__Task statement__: Work out how many lines of the records contain "white". Answer with the number and nothing else.

Spatial reasoning data:
==================================================

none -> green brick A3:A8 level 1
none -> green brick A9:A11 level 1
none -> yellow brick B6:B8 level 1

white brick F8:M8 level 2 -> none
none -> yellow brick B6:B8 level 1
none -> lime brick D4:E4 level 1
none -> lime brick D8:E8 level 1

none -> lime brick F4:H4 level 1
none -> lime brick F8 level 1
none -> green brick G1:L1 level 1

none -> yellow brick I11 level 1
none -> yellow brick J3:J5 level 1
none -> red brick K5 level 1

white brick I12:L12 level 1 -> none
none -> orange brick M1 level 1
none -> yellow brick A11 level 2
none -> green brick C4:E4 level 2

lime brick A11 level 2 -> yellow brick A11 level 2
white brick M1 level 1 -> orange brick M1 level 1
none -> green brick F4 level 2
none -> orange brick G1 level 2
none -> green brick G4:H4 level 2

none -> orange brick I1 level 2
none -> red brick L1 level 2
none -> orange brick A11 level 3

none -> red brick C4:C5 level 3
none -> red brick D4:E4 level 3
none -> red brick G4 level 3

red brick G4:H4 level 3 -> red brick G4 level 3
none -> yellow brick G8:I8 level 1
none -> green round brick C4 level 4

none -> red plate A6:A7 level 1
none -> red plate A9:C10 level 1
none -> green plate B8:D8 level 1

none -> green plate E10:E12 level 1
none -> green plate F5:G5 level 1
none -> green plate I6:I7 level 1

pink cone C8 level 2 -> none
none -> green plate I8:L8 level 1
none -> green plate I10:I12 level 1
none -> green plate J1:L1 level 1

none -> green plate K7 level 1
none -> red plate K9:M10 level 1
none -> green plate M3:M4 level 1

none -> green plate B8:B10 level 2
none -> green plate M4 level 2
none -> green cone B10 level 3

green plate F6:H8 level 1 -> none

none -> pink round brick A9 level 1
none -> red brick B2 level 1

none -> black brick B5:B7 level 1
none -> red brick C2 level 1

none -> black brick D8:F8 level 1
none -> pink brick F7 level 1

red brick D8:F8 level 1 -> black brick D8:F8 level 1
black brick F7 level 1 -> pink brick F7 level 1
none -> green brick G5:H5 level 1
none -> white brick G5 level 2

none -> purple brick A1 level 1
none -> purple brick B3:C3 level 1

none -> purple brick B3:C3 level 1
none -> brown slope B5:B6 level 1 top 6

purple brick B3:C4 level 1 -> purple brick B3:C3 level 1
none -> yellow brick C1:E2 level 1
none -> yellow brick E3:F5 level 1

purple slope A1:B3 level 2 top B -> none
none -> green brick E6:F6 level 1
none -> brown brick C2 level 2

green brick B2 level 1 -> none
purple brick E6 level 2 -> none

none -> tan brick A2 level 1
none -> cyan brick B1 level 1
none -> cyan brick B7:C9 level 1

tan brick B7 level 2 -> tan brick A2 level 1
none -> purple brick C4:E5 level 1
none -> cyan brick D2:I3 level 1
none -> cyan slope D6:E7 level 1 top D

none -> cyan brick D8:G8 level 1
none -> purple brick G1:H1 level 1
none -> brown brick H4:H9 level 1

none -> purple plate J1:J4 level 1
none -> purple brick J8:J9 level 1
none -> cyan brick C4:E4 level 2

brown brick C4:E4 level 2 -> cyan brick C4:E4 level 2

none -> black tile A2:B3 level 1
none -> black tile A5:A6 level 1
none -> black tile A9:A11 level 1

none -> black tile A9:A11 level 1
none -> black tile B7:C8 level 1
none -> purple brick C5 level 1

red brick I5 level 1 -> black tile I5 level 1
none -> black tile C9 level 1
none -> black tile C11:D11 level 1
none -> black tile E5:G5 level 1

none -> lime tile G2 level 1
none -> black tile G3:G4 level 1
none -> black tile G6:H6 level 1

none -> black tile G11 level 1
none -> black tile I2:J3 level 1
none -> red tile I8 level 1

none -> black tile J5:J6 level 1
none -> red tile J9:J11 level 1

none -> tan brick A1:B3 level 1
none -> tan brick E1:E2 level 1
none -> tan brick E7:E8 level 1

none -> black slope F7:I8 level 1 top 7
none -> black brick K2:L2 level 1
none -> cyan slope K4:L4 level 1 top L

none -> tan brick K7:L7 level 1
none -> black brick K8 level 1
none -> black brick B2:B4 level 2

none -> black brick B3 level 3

==================================================

__Result of this task__: 4